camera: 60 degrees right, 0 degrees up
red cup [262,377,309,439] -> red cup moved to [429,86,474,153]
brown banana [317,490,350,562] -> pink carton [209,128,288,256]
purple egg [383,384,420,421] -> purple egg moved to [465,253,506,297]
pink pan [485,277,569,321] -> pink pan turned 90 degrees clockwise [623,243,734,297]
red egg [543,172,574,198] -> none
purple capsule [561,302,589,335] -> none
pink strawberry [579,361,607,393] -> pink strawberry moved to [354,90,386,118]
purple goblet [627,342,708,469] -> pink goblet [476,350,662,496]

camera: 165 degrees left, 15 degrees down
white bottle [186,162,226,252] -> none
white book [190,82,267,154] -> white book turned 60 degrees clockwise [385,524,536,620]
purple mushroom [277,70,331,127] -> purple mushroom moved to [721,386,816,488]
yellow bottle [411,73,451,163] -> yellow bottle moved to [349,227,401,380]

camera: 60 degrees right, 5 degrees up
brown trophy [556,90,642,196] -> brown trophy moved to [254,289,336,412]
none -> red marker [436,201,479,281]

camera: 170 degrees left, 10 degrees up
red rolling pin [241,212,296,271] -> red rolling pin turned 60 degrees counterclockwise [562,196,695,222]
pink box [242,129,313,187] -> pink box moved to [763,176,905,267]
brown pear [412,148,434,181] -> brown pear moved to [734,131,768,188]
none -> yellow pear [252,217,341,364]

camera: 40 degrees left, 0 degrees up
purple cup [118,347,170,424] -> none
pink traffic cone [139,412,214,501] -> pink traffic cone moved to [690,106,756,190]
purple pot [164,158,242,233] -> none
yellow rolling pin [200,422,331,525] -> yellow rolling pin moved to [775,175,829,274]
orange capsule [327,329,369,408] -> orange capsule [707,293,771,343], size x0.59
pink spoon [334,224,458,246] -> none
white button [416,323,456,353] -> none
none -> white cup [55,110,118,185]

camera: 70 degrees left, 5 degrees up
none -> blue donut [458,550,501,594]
====================
▶ _Activity_:
Every entry must be printed again, exactly as it reads.

▶ _Response for this exercise_:
camera: 60 degrees right, 0 degrees up
red cup [262,377,309,439] -> red cup moved to [429,86,474,153]
brown banana [317,490,350,562] -> pink carton [209,128,288,256]
purple egg [383,384,420,421] -> purple egg moved to [465,253,506,297]
pink pan [485,277,569,321] -> pink pan turned 90 degrees clockwise [623,243,734,297]
red egg [543,172,574,198] -> none
purple capsule [561,302,589,335] -> none
pink strawberry [579,361,607,393] -> pink strawberry moved to [354,90,386,118]
purple goblet [627,342,708,469] -> pink goblet [476,350,662,496]

camera: 165 degrees left, 15 degrees down
white bottle [186,162,226,252] -> none
white book [190,82,267,154] -> white book turned 60 degrees clockwise [385,524,536,620]
purple mushroom [277,70,331,127] -> purple mushroom moved to [721,386,816,488]
yellow bottle [411,73,451,163] -> yellow bottle moved to [349,227,401,380]

camera: 60 degrees right, 5 degrees up
brown trophy [556,90,642,196] -> brown trophy moved to [254,289,336,412]
none -> red marker [436,201,479,281]

camera: 170 degrees left, 10 degrees up
red rolling pin [241,212,296,271] -> red rolling pin turned 60 degrees counterclockwise [562,196,695,222]
pink box [242,129,313,187] -> pink box moved to [763,176,905,267]
brown pear [412,148,434,181] -> brown pear moved to [734,131,768,188]
none -> yellow pear [252,217,341,364]

camera: 40 degrees left, 0 degrees up
purple cup [118,347,170,424] -> none
pink traffic cone [139,412,214,501] -> pink traffic cone moved to [690,106,756,190]
purple pot [164,158,242,233] -> none
yellow rolling pin [200,422,331,525] -> yellow rolling pin moved to [775,175,829,274]
orange capsule [327,329,369,408] -> orange capsule [707,293,771,343], size x0.59
pink spoon [334,224,458,246] -> none
white button [416,323,456,353] -> none
none -> white cup [55,110,118,185]

camera: 70 degrees left, 5 degrees up
none -> blue donut [458,550,501,594]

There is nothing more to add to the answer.